Entries from a data source:
===============

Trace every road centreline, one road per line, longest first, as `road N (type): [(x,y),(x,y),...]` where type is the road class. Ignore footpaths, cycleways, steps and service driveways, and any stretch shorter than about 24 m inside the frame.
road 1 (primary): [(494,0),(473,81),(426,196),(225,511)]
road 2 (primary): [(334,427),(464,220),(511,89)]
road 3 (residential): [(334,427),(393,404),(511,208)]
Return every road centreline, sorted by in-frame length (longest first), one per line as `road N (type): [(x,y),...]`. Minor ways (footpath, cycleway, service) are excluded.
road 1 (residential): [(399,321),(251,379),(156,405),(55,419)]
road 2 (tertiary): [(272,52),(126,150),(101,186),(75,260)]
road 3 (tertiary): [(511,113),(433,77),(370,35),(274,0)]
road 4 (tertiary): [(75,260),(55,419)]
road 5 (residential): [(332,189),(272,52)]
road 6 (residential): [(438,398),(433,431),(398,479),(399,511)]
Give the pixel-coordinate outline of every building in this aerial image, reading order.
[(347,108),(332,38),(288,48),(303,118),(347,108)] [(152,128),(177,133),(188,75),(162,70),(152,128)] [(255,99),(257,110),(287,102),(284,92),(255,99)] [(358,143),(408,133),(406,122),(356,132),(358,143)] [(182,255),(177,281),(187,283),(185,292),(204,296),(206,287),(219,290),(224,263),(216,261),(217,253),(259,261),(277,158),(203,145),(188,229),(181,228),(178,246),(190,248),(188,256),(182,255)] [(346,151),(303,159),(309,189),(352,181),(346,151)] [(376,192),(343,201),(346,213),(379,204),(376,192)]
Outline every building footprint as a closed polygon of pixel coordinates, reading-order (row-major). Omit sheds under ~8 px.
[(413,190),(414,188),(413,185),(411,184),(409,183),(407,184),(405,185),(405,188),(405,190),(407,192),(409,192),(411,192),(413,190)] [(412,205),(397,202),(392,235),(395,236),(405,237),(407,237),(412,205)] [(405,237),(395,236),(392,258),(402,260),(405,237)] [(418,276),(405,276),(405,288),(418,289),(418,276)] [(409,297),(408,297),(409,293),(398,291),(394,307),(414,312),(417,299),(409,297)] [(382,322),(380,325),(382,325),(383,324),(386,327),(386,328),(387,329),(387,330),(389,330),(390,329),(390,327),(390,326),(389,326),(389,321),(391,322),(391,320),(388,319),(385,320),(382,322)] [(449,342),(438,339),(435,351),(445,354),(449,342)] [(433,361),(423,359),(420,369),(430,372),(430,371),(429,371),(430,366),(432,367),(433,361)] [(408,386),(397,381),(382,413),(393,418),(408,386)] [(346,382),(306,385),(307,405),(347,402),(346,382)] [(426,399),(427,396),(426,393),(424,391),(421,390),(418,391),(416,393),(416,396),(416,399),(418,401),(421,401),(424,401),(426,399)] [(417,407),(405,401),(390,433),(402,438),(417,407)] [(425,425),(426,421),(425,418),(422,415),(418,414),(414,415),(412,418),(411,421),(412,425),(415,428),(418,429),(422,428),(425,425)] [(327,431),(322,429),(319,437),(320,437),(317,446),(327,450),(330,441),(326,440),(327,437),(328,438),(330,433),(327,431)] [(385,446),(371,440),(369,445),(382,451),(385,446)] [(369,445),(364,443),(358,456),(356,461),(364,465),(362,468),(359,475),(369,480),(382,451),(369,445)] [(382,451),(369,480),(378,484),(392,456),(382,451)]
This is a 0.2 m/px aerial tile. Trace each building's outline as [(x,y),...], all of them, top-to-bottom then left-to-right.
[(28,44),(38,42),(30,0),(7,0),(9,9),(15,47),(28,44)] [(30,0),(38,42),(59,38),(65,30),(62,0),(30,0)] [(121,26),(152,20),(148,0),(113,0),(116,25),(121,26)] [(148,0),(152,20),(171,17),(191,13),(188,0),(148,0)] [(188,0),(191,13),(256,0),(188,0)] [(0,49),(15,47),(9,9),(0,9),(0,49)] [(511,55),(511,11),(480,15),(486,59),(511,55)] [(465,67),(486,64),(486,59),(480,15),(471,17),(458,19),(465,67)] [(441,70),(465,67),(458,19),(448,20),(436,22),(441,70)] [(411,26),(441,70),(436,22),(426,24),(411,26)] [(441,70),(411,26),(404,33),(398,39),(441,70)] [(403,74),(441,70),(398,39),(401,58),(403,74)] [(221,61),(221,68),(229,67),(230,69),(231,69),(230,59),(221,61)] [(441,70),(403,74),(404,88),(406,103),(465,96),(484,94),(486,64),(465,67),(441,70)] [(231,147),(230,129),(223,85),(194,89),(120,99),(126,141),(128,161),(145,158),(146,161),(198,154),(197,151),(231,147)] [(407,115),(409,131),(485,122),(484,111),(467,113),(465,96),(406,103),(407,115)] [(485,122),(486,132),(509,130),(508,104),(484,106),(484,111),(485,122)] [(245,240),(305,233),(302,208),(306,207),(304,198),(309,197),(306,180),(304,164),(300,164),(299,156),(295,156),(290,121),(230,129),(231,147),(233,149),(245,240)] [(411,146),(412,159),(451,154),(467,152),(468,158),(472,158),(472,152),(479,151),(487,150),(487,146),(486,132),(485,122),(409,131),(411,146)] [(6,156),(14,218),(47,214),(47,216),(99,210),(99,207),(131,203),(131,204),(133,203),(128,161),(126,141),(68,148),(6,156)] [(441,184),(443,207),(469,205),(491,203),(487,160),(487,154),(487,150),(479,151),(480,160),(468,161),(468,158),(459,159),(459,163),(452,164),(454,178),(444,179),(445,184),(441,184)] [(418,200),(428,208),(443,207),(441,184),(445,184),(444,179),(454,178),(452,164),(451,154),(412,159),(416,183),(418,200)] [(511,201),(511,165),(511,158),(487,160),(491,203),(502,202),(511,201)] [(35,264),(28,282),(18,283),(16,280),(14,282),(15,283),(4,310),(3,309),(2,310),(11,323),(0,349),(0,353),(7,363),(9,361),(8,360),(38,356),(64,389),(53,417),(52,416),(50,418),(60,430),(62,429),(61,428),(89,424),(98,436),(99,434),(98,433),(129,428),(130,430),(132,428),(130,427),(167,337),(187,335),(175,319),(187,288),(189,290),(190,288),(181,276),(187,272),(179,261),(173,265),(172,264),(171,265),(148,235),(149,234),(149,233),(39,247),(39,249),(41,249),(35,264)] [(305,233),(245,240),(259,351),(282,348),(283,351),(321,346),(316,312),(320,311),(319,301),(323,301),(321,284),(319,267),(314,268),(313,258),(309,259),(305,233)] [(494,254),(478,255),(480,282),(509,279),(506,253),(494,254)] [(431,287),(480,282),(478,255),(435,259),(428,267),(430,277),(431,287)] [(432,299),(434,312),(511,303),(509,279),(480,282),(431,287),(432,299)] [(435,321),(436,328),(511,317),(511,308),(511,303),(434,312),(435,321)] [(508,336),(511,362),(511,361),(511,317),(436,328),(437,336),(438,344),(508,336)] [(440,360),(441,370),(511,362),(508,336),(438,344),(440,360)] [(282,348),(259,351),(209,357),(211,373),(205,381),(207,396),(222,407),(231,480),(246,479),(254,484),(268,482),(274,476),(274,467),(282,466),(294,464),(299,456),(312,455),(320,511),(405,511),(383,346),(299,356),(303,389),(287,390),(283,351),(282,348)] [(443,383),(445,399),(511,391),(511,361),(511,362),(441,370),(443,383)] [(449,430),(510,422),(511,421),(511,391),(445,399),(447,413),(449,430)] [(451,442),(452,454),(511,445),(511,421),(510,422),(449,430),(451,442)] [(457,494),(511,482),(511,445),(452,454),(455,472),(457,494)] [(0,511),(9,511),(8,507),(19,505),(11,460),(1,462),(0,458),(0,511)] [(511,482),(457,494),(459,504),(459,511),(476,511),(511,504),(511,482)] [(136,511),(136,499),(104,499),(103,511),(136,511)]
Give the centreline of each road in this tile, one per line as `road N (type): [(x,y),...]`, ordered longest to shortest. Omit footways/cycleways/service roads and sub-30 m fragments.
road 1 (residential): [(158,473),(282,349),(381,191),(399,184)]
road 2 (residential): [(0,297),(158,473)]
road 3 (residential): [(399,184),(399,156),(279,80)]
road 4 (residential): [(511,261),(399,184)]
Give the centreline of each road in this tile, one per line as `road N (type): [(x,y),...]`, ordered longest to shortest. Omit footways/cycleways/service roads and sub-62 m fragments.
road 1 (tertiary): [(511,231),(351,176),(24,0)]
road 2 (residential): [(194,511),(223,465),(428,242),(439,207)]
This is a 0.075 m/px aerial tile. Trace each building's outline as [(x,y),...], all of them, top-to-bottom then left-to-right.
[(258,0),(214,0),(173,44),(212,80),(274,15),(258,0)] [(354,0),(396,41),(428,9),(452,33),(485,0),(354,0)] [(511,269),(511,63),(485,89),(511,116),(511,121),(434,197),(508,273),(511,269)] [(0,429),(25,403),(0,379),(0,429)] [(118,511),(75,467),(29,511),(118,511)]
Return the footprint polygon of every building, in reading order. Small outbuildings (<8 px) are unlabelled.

===============

### Challenge
Starting at the line that contains "This is a 0.075" and continuing through the last of the entries, rewrite those lines with "outbuildings" replaced by "sheds" and everything else left unchanged.

### Response to this exercise
This is a 0.075 m/px aerial tile. Trace each building's outline as [(x,y),...], all of them, top-to-bottom then left-to-right.
[(258,0),(214,0),(173,44),(212,80),(274,15),(258,0)] [(354,0),(396,41),(428,9),(452,33),(485,0),(354,0)] [(511,269),(511,63),(485,89),(511,116),(511,121),(434,197),(508,273),(511,269)] [(0,429),(25,403),(0,379),(0,429)] [(118,511),(75,467),(29,511),(118,511)]
Return the footprint polygon of every building, in reading order. Small sheds (<8 px) are unlabelled.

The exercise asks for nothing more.